### Action item
In the entries below, find the line with "Where the plate" and print exactly every line from there up to and including the line with "The second view lost the plate", with no other lines.
[Given records]
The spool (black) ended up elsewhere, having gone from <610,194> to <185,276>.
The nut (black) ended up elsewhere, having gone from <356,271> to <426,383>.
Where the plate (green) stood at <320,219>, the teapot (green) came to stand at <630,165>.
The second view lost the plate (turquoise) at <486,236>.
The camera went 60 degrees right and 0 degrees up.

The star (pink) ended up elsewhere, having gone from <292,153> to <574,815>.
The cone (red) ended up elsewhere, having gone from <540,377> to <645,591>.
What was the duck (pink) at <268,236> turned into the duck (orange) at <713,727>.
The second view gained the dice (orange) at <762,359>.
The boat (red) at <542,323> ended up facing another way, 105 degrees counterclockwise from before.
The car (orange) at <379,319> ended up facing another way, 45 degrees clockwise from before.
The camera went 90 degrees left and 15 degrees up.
[/Given records]
[Given records]
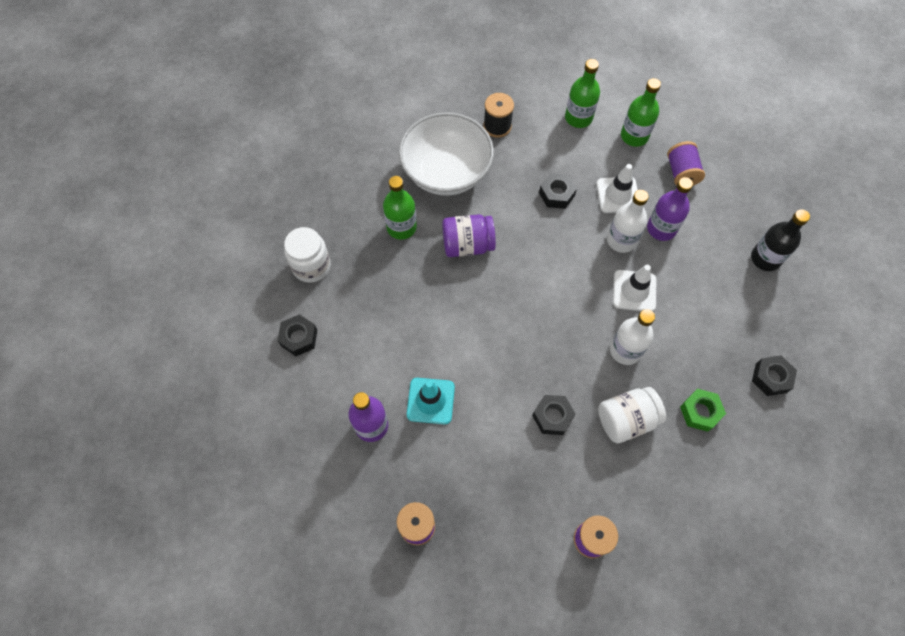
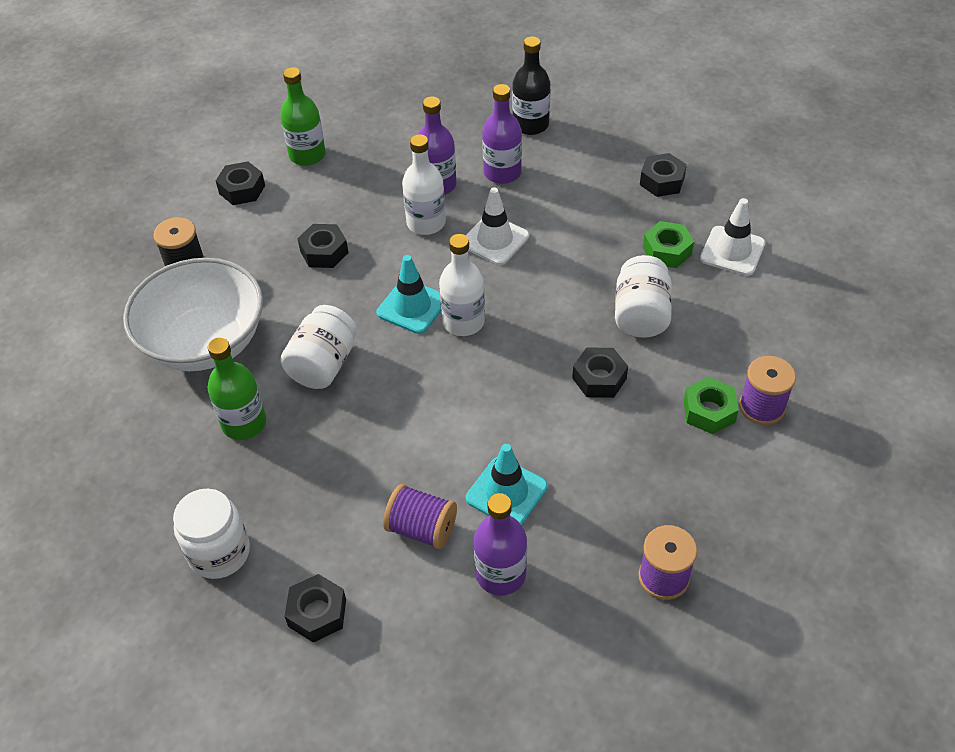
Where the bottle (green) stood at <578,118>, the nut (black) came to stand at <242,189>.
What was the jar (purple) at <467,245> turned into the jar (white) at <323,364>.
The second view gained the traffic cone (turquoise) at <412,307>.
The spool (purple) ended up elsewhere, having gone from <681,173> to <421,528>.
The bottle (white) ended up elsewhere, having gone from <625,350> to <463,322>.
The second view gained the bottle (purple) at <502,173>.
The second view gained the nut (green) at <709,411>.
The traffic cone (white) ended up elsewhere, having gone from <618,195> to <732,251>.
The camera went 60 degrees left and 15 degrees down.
[/Given records]
[Given records]
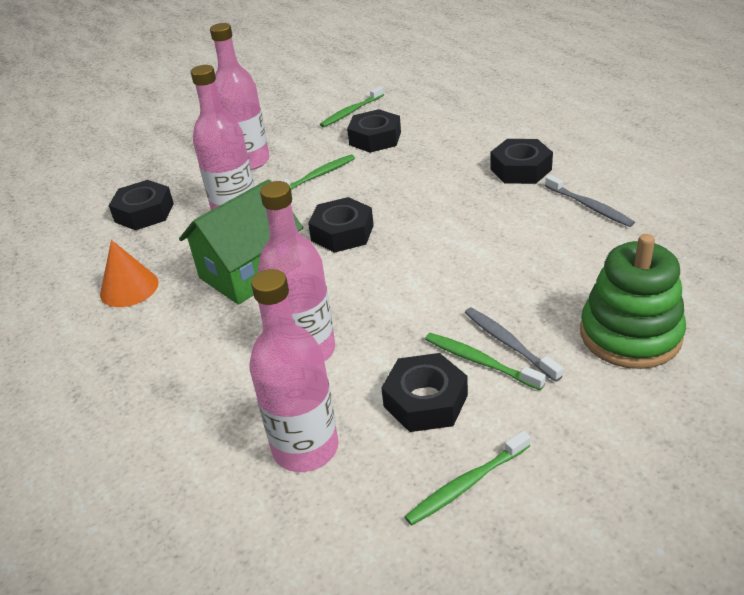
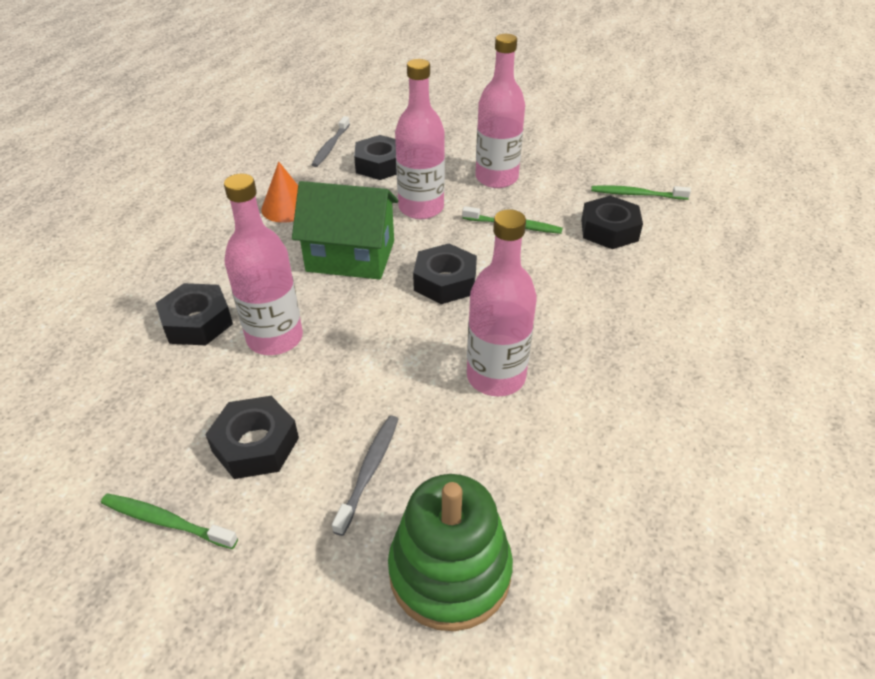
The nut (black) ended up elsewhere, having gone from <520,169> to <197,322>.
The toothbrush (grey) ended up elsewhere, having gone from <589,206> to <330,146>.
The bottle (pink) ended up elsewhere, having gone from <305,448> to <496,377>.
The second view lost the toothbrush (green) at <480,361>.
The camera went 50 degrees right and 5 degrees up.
[/Given records]
### Result
Where the plate (green) stood at <320,219>, the teapot (green) came to stand at <630,165>.
The second view lost the plate (turquoise) at <486,236>.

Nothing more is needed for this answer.